SET EXERCISE>
Copy the records below, substituting "matching 3D point" for every "corresponding 3D point" and leaving everything else the same. Omit the pictures.

SUPPLIED RECORDS>
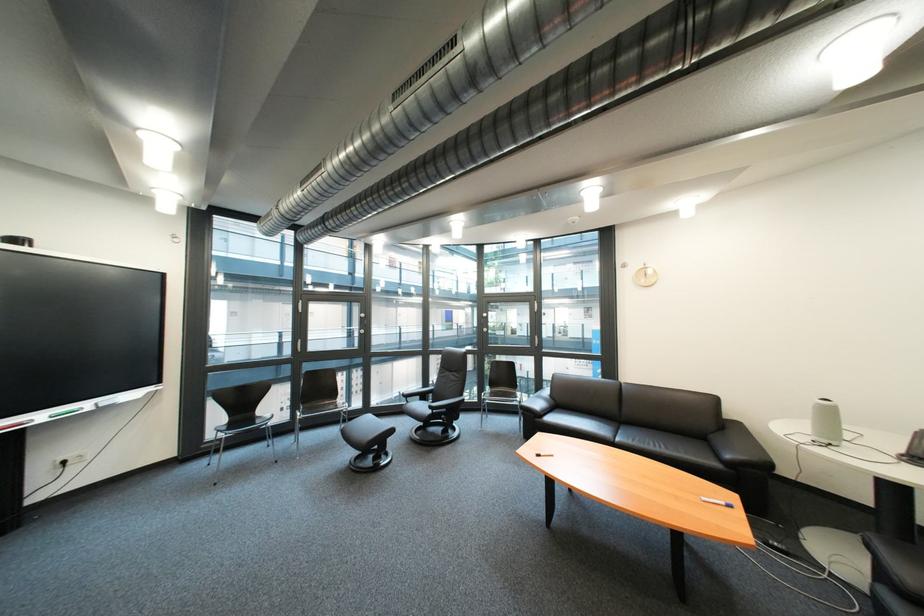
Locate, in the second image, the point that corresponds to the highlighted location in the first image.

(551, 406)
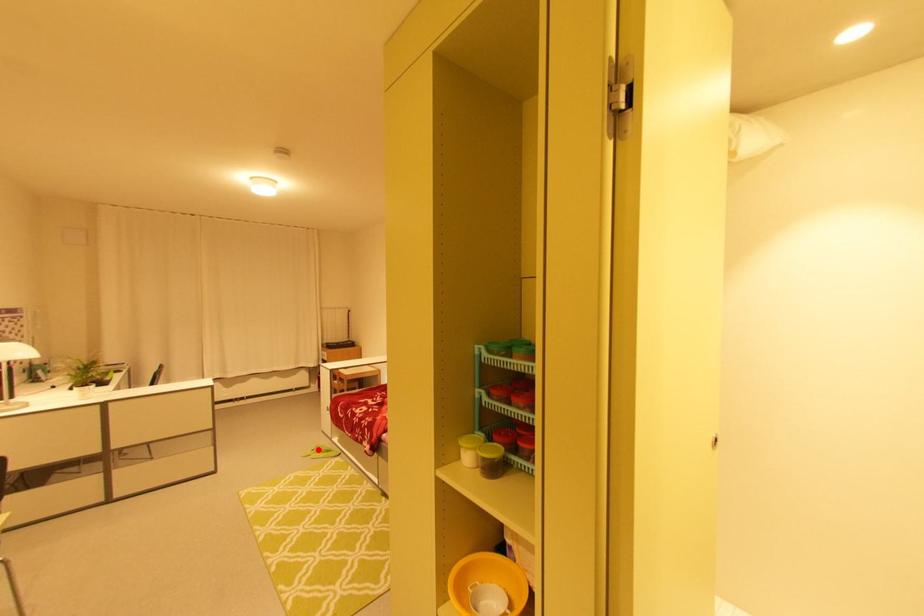
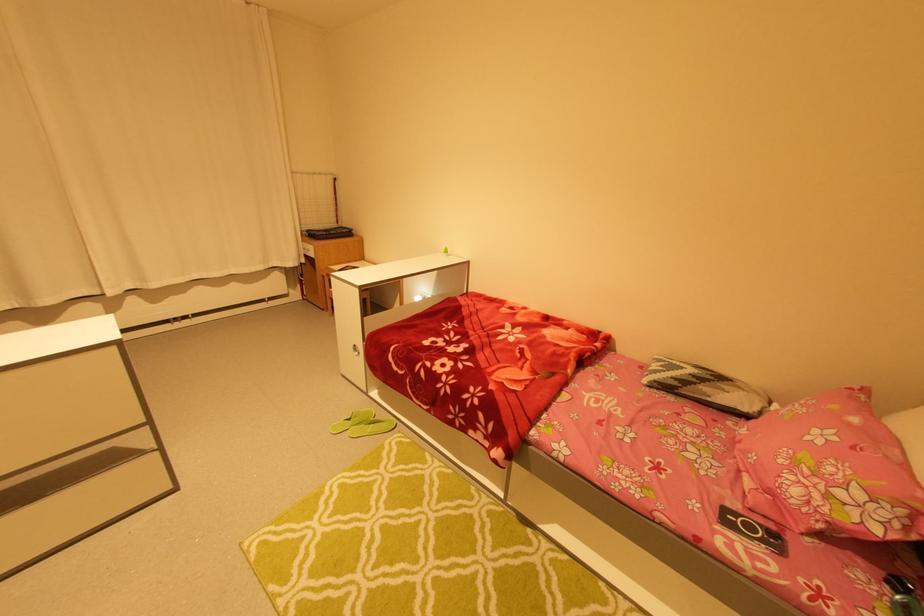
Question: A red point is marked in image1. In image2, is the corresponding 3D point closer to the camera or farther? Reply with the corresponding letter.

Choices:
 (A) The corresponding 3D point is closer.
 (B) The corresponding 3D point is farther.

Answer: (A)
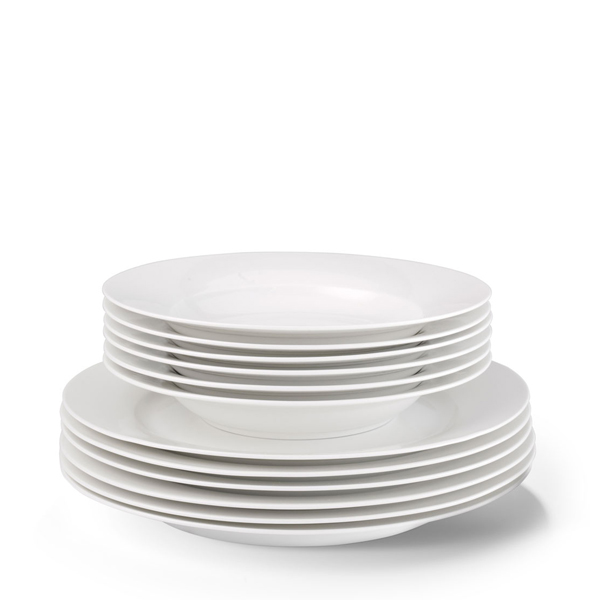
This screenshot has width=600, height=600. What are the coordinates of `bowls` in the screenshot? It's located at (288, 332), (288, 349), (288, 361), (286, 375), (285, 389), (285, 405).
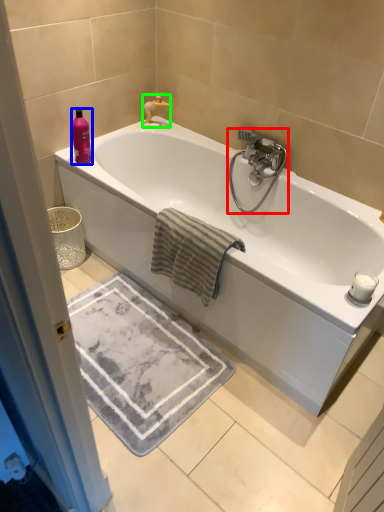
Question: Estimate the real-world distances between objects in this image. Which object is farther from tap (highlighted by a red box), toiletry (highlighted by a blue box) or faucet (highlighted by a green box)?

Choices:
 (A) toiletry
 (B) faucet

Answer: (A)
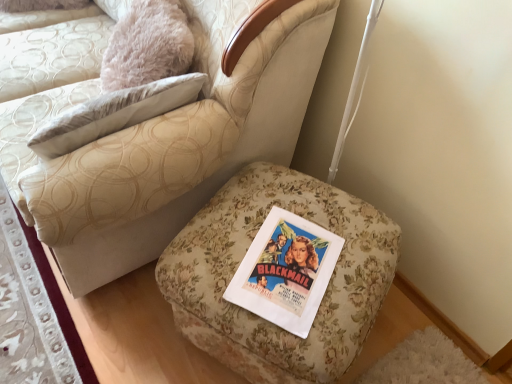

TASK SOLUTION>
Locate, in the second image, the point that corresponds to the highlighted location in the first image.

(551, 406)
Question: A red point is marked in image1. In image2, is the matching 3D point closer to the camera or farther? Reply with the corresponding letter.

Choices:
 (A) The matching 3D point is closer.
 (B) The matching 3D point is farther.

Answer: (A)
This screenshot has width=600, height=600. What are the coordinates of `bowls` in the screenshot? It's located at (288, 332), (288, 349), (288, 361), (286, 375), (285, 389), (285, 405).
Question: Estimate the real-world distances between objects in this image. Which object is farther from tap (highlighted by a red box), toiletry (highlighted by a blue box) or faucet (highlighted by a green box)?

Choices:
 (A) toiletry
 (B) faucet

Answer: (A)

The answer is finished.